Available records -
-- Opening Marker --
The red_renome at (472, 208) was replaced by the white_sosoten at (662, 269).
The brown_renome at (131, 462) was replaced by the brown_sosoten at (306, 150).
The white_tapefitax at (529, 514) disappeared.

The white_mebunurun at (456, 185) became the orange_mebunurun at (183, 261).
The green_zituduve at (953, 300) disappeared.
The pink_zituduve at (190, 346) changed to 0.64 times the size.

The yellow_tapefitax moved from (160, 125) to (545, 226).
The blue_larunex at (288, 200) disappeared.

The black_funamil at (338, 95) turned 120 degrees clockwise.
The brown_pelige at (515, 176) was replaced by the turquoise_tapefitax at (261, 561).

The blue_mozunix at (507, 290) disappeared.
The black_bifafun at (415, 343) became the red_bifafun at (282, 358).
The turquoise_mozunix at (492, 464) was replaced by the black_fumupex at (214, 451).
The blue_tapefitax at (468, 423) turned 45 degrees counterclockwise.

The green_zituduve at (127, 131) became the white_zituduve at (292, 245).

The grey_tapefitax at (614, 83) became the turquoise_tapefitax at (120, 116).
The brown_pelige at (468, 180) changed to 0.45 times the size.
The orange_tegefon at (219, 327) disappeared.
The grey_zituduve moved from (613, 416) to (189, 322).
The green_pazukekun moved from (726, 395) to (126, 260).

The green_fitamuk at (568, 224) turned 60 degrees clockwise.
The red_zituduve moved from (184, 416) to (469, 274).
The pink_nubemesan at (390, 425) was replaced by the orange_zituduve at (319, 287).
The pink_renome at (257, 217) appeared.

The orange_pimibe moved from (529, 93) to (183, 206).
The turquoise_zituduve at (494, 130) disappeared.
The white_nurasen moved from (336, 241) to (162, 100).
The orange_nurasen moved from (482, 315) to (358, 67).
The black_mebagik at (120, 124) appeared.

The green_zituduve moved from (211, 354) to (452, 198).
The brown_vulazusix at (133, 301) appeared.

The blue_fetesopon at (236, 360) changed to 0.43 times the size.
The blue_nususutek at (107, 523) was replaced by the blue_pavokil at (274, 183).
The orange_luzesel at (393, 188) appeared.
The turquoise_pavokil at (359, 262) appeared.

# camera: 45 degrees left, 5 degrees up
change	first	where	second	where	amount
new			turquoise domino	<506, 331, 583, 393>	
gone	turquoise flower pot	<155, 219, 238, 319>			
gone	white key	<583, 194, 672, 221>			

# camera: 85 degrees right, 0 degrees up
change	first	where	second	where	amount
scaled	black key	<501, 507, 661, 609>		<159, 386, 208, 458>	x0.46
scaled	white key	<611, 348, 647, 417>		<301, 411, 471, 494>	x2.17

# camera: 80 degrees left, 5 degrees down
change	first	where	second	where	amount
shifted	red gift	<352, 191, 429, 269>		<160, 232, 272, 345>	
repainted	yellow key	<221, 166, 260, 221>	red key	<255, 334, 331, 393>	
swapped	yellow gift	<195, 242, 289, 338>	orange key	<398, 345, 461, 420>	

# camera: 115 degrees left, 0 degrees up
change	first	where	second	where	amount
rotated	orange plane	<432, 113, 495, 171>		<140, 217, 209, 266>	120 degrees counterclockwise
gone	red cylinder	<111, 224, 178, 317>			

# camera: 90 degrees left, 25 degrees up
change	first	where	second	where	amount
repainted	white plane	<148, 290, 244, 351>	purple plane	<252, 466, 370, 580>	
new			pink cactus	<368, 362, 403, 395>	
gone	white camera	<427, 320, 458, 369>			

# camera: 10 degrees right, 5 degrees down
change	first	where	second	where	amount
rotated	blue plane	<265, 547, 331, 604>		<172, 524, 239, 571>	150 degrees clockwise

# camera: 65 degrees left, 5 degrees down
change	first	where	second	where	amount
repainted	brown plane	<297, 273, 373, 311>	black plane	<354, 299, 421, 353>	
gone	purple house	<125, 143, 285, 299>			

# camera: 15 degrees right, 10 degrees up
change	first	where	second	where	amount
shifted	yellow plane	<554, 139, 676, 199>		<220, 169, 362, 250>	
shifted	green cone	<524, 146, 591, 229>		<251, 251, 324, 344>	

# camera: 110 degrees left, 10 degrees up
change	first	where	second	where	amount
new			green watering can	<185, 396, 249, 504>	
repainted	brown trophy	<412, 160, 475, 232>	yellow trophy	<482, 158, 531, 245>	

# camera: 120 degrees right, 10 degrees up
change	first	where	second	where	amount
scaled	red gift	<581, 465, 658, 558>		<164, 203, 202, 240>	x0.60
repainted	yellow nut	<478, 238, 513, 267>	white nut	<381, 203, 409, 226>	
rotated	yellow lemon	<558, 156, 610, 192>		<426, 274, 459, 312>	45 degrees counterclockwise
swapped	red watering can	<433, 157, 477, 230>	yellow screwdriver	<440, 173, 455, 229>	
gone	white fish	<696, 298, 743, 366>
-- Closing Marker --
Output every entry exactly as it appears.

Written reply -
The red_renome at (472, 208) was replaced by the white_sosoten at (662, 269).
The brown_renome at (131, 462) was replaced by the brown_sosoten at (306, 150).
The white_tapefitax at (529, 514) disappeared.

The white_mebunurun at (456, 185) became the orange_mebunurun at (183, 261).
The green_zituduve at (953, 300) disappeared.
The pink_zituduve at (190, 346) changed to 0.64 times the size.

The yellow_tapefitax moved from (160, 125) to (545, 226).
The blue_larunex at (288, 200) disappeared.

The black_funamil at (338, 95) turned 120 degrees clockwise.
The brown_pelige at (515, 176) was replaced by the turquoise_tapefitax at (261, 561).

The blue_mozunix at (507, 290) disappeared.
The black_bifafun at (415, 343) became the red_bifafun at (282, 358).
The turquoise_mozunix at (492, 464) was replaced by the black_fumupex at (214, 451).
The blue_tapefitax at (468, 423) turned 45 degrees counterclockwise.

The green_zituduve at (127, 131) became the white_zituduve at (292, 245).

The grey_tapefitax at (614, 83) became the turquoise_tapefitax at (120, 116).
The brown_pelige at (468, 180) changed to 0.45 times the size.
The orange_tegefon at (219, 327) disappeared.
The grey_zituduve moved from (613, 416) to (189, 322).
The green_pazukekun moved from (726, 395) to (126, 260).

The green_fitamuk at (568, 224) turned 60 degrees clockwise.
The red_zituduve moved from (184, 416) to (469, 274).
The pink_nubemesan at (390, 425) was replaced by the orange_zituduve at (319, 287).
The pink_renome at (257, 217) appeared.

The orange_pimibe moved from (529, 93) to (183, 206).
The turquoise_zituduve at (494, 130) disappeared.
The white_nurasen moved from (336, 241) to (162, 100).
The orange_nurasen moved from (482, 315) to (358, 67).
The black_mebagik at (120, 124) appeared.

The green_zituduve moved from (211, 354) to (452, 198).
The brown_vulazusix at (133, 301) appeared.

The blue_fetesopon at (236, 360) changed to 0.43 times the size.
The blue_nususutek at (107, 523) was replaced by the blue_pavokil at (274, 183).
The orange_luzesel at (393, 188) appeared.
The turquoise_pavokil at (359, 262) appeared.

# camera: 45 degrees left, 5 degrees up
change	first	where	second	where	amount
new			turquoise domino	<506, 331, 583, 393>	
gone	turquoise flower pot	<155, 219, 238, 319>			
gone	white key	<583, 194, 672, 221>			

# camera: 85 degrees right, 0 degrees up
change	first	where	second	where	amount
scaled	black key	<501, 507, 661, 609>		<159, 386, 208, 458>	x0.46
scaled	white key	<611, 348, 647, 417>		<301, 411, 471, 494>	x2.17

# camera: 80 degrees left, 5 degrees down
change	first	where	second	where	amount
shifted	red gift	<352, 191, 429, 269>		<160, 232, 272, 345>	
repainted	yellow key	<221, 166, 260, 221>	red key	<255, 334, 331, 393>	
swapped	yellow gift	<195, 242, 289, 338>	orange key	<398, 345, 461, 420>	

# camera: 115 degrees left, 0 degrees up
change	first	where	second	where	amount
rotated	orange plane	<432, 113, 495, 171>		<140, 217, 209, 266>	120 degrees counterclockwise
gone	red cylinder	<111, 224, 178, 317>			

# camera: 90 degrees left, 25 degrees up
change	first	where	second	where	amount
repainted	white plane	<148, 290, 244, 351>	purple plane	<252, 466, 370, 580>	
new			pink cactus	<368, 362, 403, 395>	
gone	white camera	<427, 320, 458, 369>			

# camera: 10 degrees right, 5 degrees down
change	first	where	second	where	amount
rotated	blue plane	<265, 547, 331, 604>		<172, 524, 239, 571>	150 degrees clockwise

# camera: 65 degrees left, 5 degrees down
change	first	where	second	where	amount
repainted	brown plane	<297, 273, 373, 311>	black plane	<354, 299, 421, 353>	
gone	purple house	<125, 143, 285, 299>			

# camera: 15 degrees right, 10 degrees up
change	first	where	second	where	amount
shifted	yellow plane	<554, 139, 676, 199>		<220, 169, 362, 250>	
shifted	green cone	<524, 146, 591, 229>		<251, 251, 324, 344>	

# camera: 110 degrees left, 10 degrees up
change	first	where	second	where	amount
new			green watering can	<185, 396, 249, 504>	
repainted	brown trophy	<412, 160, 475, 232>	yellow trophy	<482, 158, 531, 245>	

# camera: 120 degrees right, 10 degrees up
change	first	where	second	where	amount
scaled	red gift	<581, 465, 658, 558>		<164, 203, 202, 240>	x0.60
repainted	yellow nut	<478, 238, 513, 267>	white nut	<381, 203, 409, 226>	
rotated	yellow lemon	<558, 156, 610, 192>		<426, 274, 459, 312>	45 degrees counterclockwise
swapped	red watering can	<433, 157, 477, 230>	yellow screwdriver	<440, 173, 455, 229>	
gone	white fish	<696, 298, 743, 366>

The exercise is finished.